→ What you should do:
Repeat the records below exactly. Omit the pictures.
━━━━━━━━━━━━━━━━━━━━━━━━━━━━━━
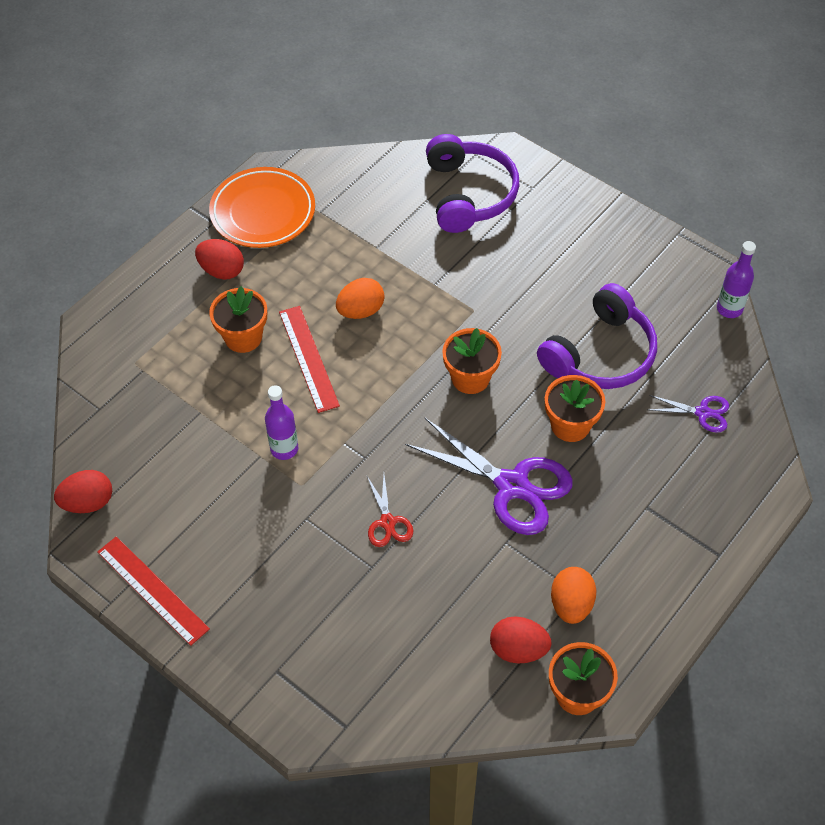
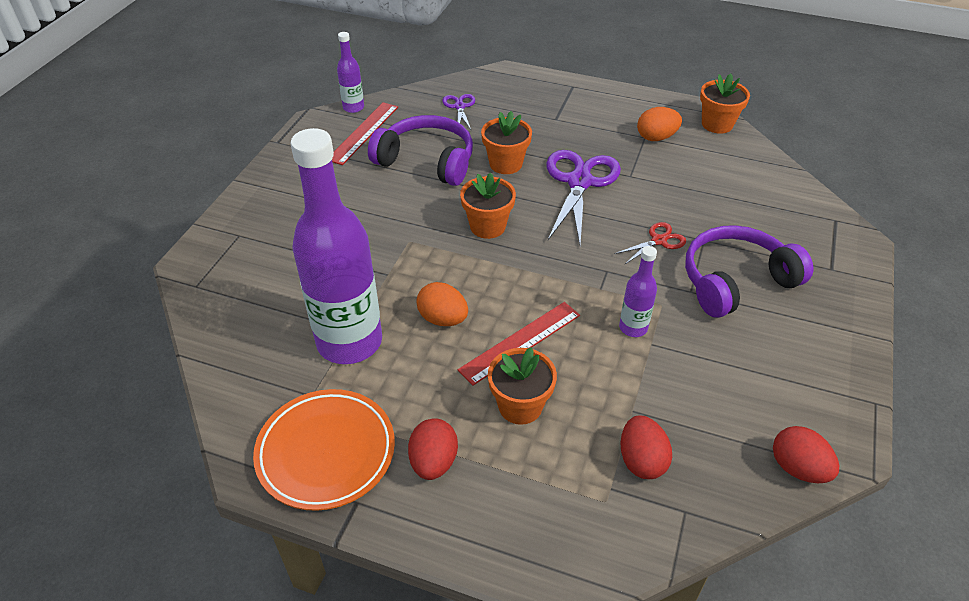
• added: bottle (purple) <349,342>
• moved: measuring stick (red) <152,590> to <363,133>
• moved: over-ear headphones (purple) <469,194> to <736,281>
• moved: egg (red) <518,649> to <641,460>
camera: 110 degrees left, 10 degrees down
━━━━━━━━━━━━━━━━━━━━━━━━━━━━━━
→ Result of the exercise:
• added: bottle (purple) <349,342>
• moved: measuring stick (red) <152,590> to <363,133>
• moved: over-ear headphones (purple) <469,194> to <736,281>
• moved: egg (red) <518,649> to <641,460>
camera: 110 degrees left, 10 degrees down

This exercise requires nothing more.